Entries provided
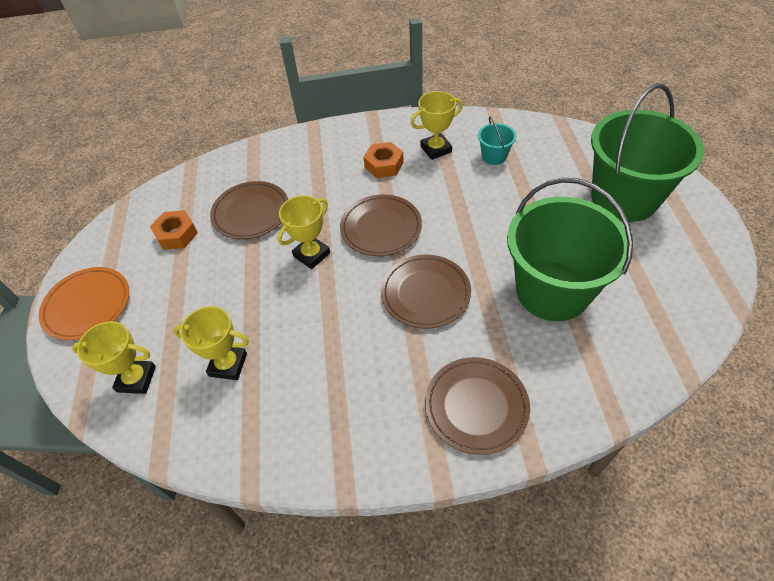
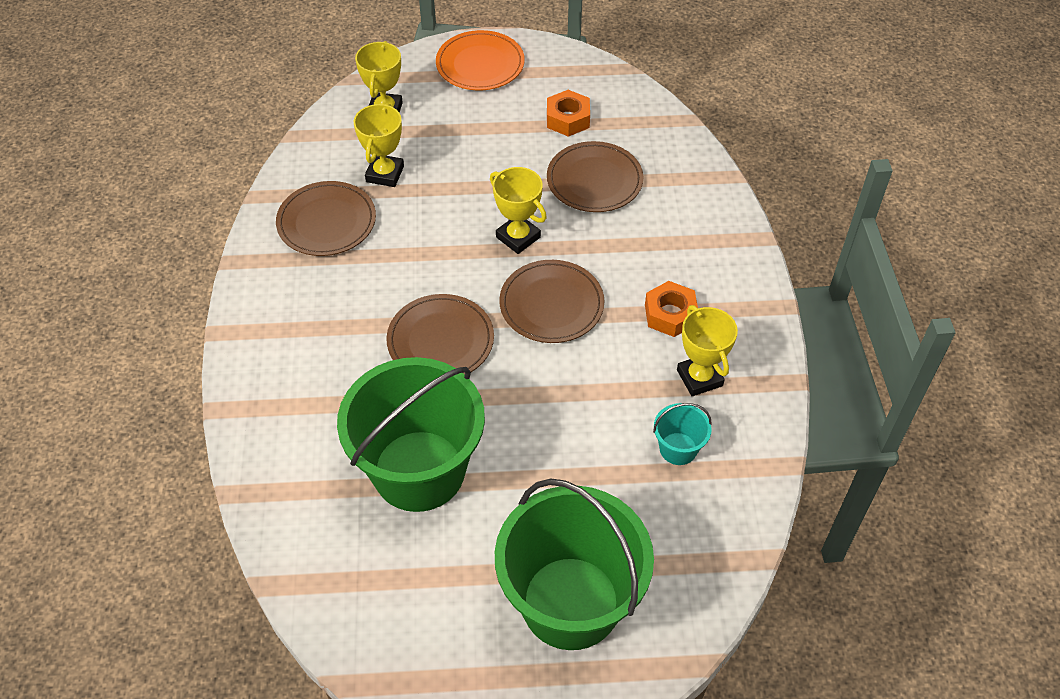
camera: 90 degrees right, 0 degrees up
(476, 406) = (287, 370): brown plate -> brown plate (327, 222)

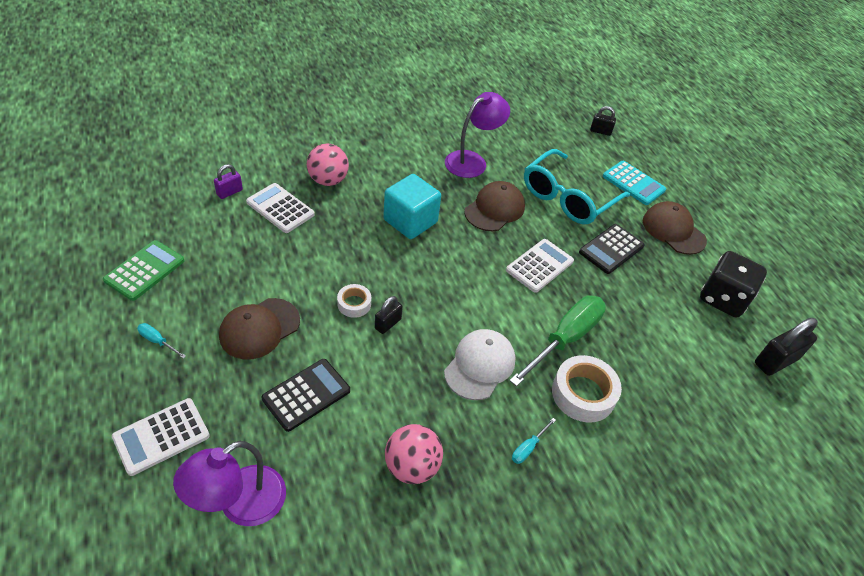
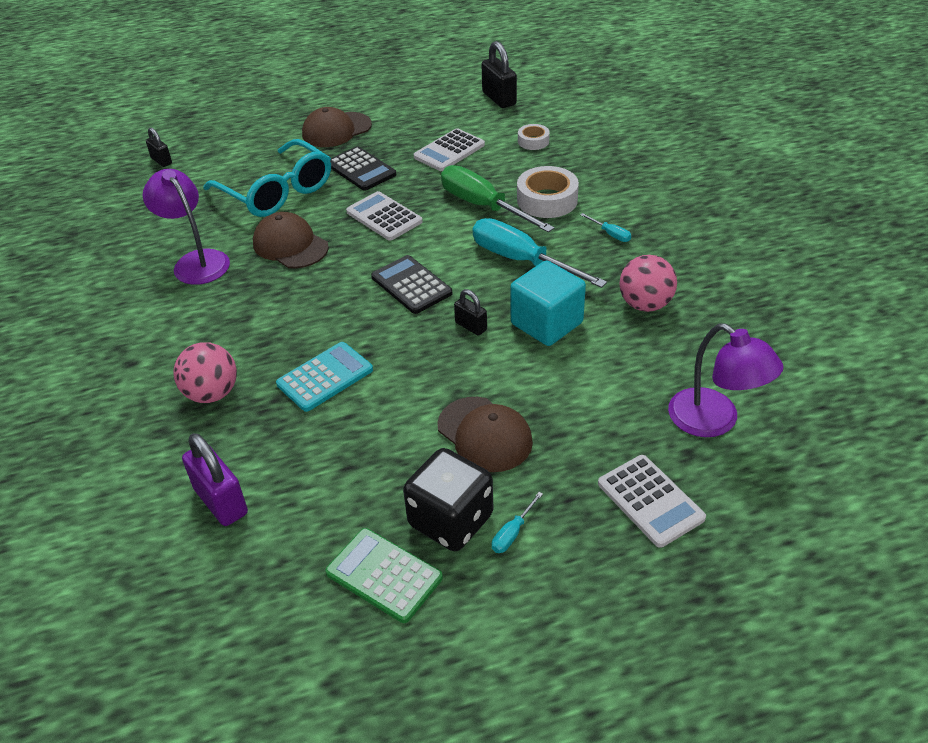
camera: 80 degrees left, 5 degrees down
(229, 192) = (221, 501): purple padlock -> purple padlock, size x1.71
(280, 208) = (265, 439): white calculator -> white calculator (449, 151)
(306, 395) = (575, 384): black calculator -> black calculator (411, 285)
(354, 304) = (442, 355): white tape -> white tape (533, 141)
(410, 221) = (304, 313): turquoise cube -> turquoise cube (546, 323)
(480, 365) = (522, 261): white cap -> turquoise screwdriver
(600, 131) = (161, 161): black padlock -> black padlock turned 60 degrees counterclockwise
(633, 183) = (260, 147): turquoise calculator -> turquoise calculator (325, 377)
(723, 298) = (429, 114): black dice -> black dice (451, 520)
* * *
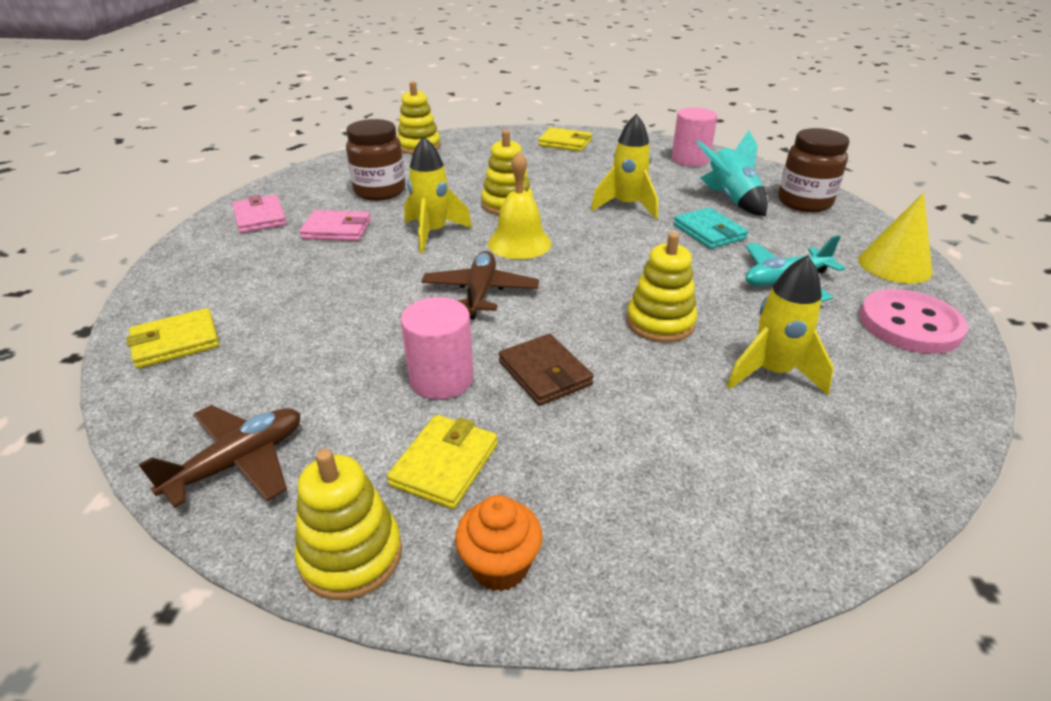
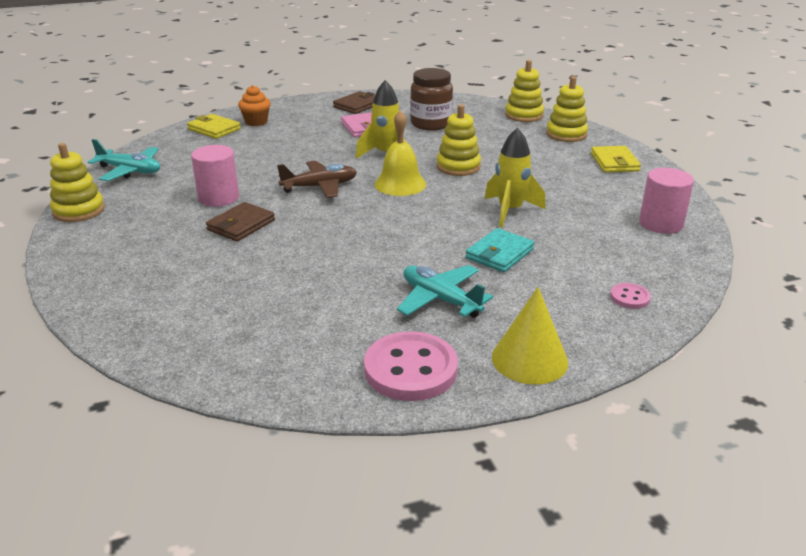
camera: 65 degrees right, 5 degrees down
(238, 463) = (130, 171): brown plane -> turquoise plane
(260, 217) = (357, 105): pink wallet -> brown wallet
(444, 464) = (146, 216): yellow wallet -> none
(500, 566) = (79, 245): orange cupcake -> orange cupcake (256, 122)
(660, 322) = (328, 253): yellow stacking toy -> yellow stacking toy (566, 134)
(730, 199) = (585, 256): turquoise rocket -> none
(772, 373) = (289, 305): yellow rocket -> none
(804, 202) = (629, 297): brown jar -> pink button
...
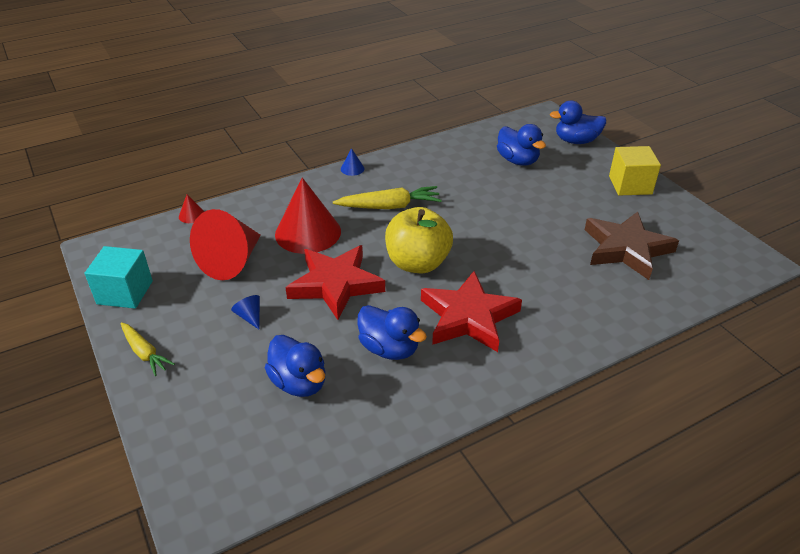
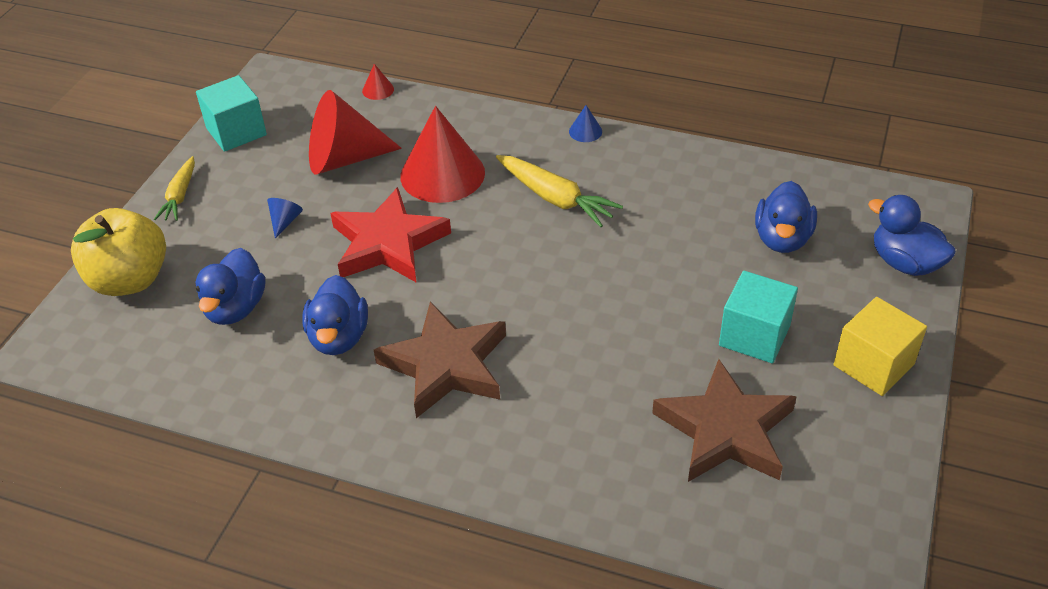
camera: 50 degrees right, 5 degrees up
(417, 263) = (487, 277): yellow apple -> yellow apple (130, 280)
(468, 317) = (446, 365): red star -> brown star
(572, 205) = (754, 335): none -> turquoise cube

Task directions
Please return the lines above that run from the line containing "(260, 217) = (357, 105): pink" to the line containing "(804, 202) = (629, 297): brown", inclusive, exactly and with no other lines.

Expected answer
(260, 217) = (357, 105): pink wallet -> brown wallet
(444, 464) = (146, 216): yellow wallet -> none
(500, 566) = (79, 245): orange cupcake -> orange cupcake (256, 122)
(660, 322) = (328, 253): yellow stacking toy -> yellow stacking toy (566, 134)
(730, 199) = (585, 256): turquoise rocket -> none
(772, 373) = (289, 305): yellow rocket -> none
(804, 202) = (629, 297): brown jar -> pink button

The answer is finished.